→ **EXTRACTED DATA**:
=====
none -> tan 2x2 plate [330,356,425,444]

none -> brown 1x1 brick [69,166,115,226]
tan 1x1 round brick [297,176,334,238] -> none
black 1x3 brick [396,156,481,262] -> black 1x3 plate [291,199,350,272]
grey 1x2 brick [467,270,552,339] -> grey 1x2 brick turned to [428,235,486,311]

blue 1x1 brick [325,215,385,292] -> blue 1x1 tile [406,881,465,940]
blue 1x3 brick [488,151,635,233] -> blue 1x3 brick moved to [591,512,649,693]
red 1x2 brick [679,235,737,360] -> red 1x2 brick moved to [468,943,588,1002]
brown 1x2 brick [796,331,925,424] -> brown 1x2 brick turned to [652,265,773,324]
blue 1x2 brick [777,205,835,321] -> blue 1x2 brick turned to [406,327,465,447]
=====
→ **WHAT TO DO**: Determine how many lines in the listing include the string "plate", and answer with that number alone.

→ **TASK OUTPUT**: 2